The task: Could you retype every line below exactly, omitting the images?

Data section:
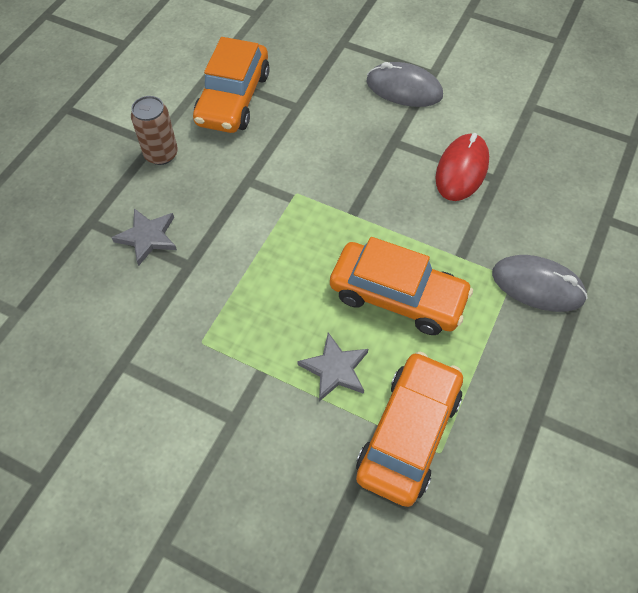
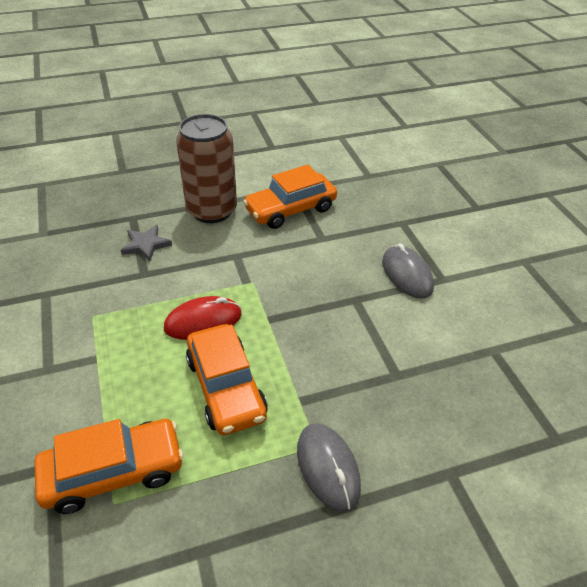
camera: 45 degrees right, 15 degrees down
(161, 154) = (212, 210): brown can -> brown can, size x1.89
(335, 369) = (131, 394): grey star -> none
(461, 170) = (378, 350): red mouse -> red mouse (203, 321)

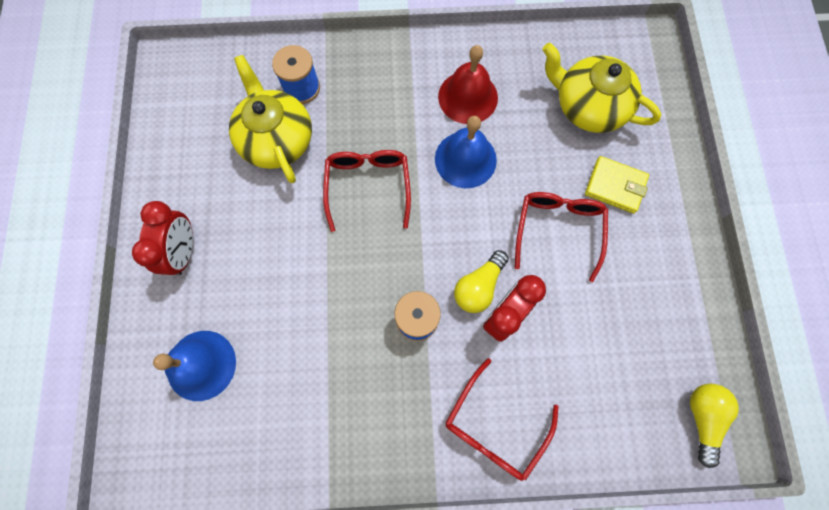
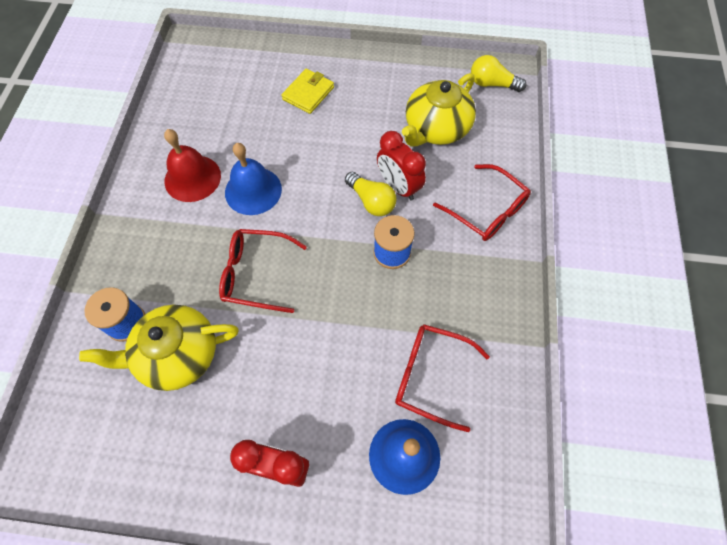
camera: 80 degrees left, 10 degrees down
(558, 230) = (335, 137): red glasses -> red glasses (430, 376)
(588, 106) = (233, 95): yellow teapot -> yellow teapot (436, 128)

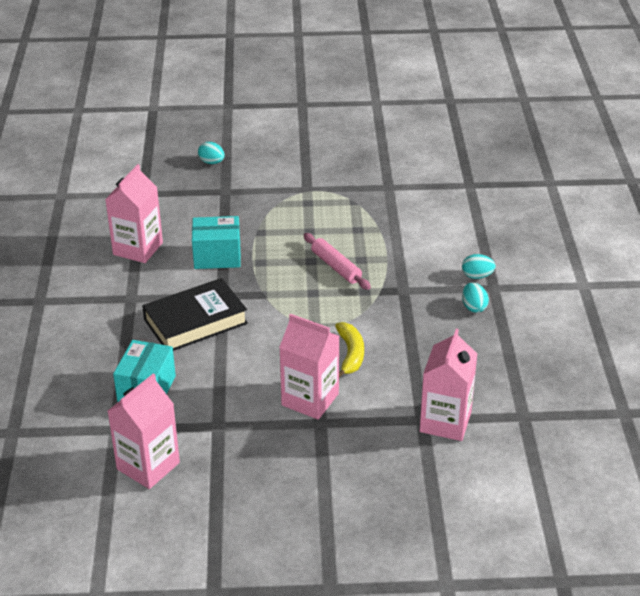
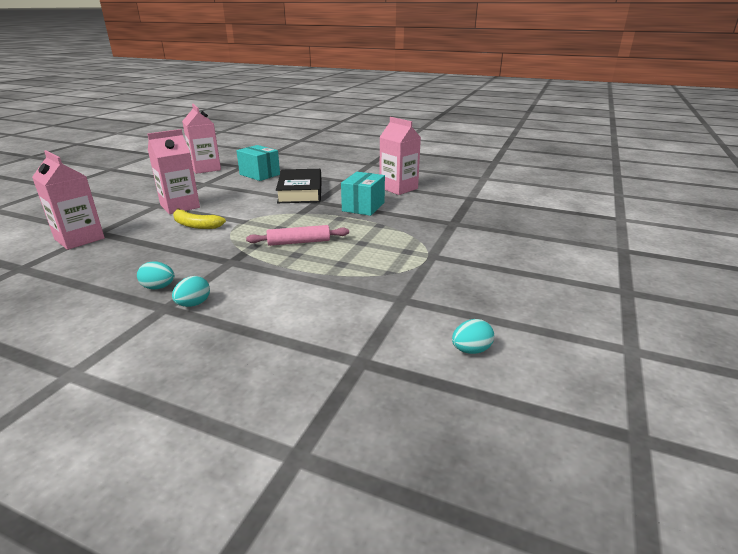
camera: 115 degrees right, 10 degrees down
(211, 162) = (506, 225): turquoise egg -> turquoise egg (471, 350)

Result of the task:
camera: 45 degrees right, 15 degrees down
(161, 154) = (212, 210): brown can -> brown can, size x1.89
(335, 369) = (131, 394): grey star -> none
(461, 170) = (378, 350): red mouse -> red mouse (203, 321)

camera: 80 degrees left, 10 degrees down
(558, 230) = (335, 137): red glasses -> red glasses (430, 376)
(588, 106) = (233, 95): yellow teapot -> yellow teapot (436, 128)

camera: 115 degrees right, 10 degrees down
(211, 162) = (506, 225): turquoise egg -> turquoise egg (471, 350)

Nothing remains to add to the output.